>> START Material

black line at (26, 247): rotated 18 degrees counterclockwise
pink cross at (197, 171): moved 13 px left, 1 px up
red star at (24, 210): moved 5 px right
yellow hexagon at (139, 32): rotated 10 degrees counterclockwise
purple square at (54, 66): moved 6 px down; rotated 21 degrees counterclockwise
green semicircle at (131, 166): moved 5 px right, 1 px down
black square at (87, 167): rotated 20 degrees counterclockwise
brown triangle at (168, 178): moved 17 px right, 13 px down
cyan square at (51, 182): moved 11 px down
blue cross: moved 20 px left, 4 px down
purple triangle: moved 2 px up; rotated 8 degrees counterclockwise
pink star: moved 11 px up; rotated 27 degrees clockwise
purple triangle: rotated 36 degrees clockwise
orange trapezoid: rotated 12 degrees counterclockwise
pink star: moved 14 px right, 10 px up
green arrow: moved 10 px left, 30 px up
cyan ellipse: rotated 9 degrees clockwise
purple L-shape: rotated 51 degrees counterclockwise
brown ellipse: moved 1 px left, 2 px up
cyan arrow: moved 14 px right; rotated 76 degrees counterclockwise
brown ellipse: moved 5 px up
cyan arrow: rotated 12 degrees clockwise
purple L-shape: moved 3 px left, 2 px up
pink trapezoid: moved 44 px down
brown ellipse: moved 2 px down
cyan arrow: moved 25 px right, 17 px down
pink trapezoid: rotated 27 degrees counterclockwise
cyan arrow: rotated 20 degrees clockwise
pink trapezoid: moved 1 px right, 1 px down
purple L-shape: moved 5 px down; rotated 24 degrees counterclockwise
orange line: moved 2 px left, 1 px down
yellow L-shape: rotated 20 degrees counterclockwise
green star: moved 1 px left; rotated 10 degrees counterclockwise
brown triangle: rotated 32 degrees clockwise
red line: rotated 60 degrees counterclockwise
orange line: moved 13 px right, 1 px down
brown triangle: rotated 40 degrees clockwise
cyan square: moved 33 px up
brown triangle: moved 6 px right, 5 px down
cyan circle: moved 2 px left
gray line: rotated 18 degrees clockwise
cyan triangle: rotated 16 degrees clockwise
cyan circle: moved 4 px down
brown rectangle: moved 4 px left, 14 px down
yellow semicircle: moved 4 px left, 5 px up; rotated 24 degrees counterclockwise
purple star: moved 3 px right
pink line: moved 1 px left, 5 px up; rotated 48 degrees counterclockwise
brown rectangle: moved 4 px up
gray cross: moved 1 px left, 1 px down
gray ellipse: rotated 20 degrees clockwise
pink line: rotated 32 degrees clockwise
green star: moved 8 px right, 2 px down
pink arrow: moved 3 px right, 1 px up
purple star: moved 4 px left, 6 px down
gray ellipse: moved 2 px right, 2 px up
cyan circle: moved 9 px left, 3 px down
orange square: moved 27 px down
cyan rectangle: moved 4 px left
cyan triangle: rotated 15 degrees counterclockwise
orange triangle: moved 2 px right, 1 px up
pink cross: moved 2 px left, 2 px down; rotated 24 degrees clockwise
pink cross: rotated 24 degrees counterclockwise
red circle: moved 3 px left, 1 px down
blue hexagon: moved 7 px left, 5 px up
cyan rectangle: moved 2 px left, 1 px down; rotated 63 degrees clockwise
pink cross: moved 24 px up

>> END Material

What needs to be done
Express every item above as a Markdown table with two columns, Row and Item: give the row number in the first and the line in the second, leaving out blank lines.

Solution to the problem
| Row | Item |
|---|---|
| 1 | black line at (26, 247): rotated 18 degrees counterclockwise |
| 2 | pink cross at (197, 171): moved 13 px left, 1 px up |
| 3 | red star at (24, 210): moved 5 px right |
| 4 | yellow hexagon at (139, 32): rotated 10 degrees counterclockwise |
| 5 | purple square at (54, 66): moved 6 px down; rotated 21 degrees counterclockwise |
| 6 | green semicircle at (131, 166): moved 5 px right, 1 px down |
| 7 | black square at (87, 167): rotated 20 degrees counterclockwise |
| 8 | brown triangle at (168, 178): moved 17 px right, 13 px down |
| 9 | cyan square at (51, 182): moved 11 px down |
| 10 | blue cross: moved 20 px left, 4 px down |
| 11 | purple triangle: moved 2 px up; rotated 8 degrees counterclockwise |
| 12 | pink star: moved 11 px up; rotated 27 degrees clockwise |
| 13 | purple triangle: rotated 36 degrees clockwise |
| 14 | orange trapezoid: rotated 12 degrees counterclockwise |
| 15 | pink star: moved 14 px right, 10 px up |
| 16 | green arrow: moved 10 px left, 30 px up |
| 17 | cyan ellipse: rotated 9 degrees clockwise |
| 18 | purple L-shape: rotated 51 degrees counterclockwise |
| 19 | brown ellipse: moved 1 px left, 2 px up |
| 20 | cyan arrow: moved 14 px right; rotated 76 degrees counterclockwise |
| 21 | brown ellipse: moved 5 px up |
| 22 | cyan arrow: rotated 12 degrees clockwise |
| 23 | purple L-shape: moved 3 px left, 2 px up |
| 24 | pink trapezoid: moved 44 px down |
| 25 | brown ellipse: moved 2 px down |
| 26 | cyan arrow: moved 25 px right, 17 px down |
| 27 | pink trapezoid: rotated 27 degrees counterclockwise |
| 28 | cyan arrow: rotated 20 degrees clockwise |
| 29 | pink trapezoid: moved 1 px right, 1 px down |
| 30 | purple L-shape: moved 5 px down; rotated 24 degrees counterclockwise |
| 31 | orange line: moved 2 px left, 1 px down |
| 32 | yellow L-shape: rotated 20 degrees counterclockwise |
| 33 | green star: moved 1 px left; rotated 10 degrees counterclockwise |
| 34 | brown triangle: rotated 32 degrees clockwise |
| 35 | red line: rotated 60 degrees counterclockwise |
| 36 | orange line: moved 13 px right, 1 px down |
| 37 | brown triangle: rotated 40 degrees clockwise |
| 38 | cyan square: moved 33 px up |
| 39 | brown triangle: moved 6 px right, 5 px down |
| 40 | cyan circle: moved 2 px left |
| 41 | gray line: rotated 18 degrees clockwise |
| 42 | cyan triangle: rotated 16 degrees clockwise |
| 43 | cyan circle: moved 4 px down |
| 44 | brown rectangle: moved 4 px left, 14 px down |
| 45 | yellow semicircle: moved 4 px left, 5 px up; rotated 24 degrees counterclockwise |
| 46 | purple star: moved 3 px right |
| 47 | pink line: moved 1 px left, 5 px up; rotated 48 degrees counterclockwise |
| 48 | brown rectangle: moved 4 px up |
| 49 | gray cross: moved 1 px left, 1 px down |
| 50 | gray ellipse: rotated 20 degrees clockwise |
| 51 | pink line: rotated 32 degrees clockwise |
| 52 | green star: moved 8 px right, 2 px down |
| 53 | pink arrow: moved 3 px right, 1 px up |
| 54 | purple star: moved 4 px left, 6 px down |
| 55 | gray ellipse: moved 2 px right, 2 px up |
| 56 | cyan circle: moved 9 px left, 3 px down |
| 57 | orange square: moved 27 px down |
| 58 | cyan rectangle: moved 4 px left |
| 59 | cyan triangle: rotated 15 degrees counterclockwise |
| 60 | orange triangle: moved 2 px right, 1 px up |
| 61 | pink cross: moved 2 px left, 2 px down; rotated 24 degrees clockwise |
| 62 | pink cross: rotated 24 degrees counterclockwise |
| 63 | red circle: moved 3 px left, 1 px down |
| 64 | blue hexagon: moved 7 px left, 5 px up |
| 65 | cyan rectangle: moved 2 px left, 1 px down; rotated 63 degrees clockwise |
| 66 | pink cross: moved 24 px up |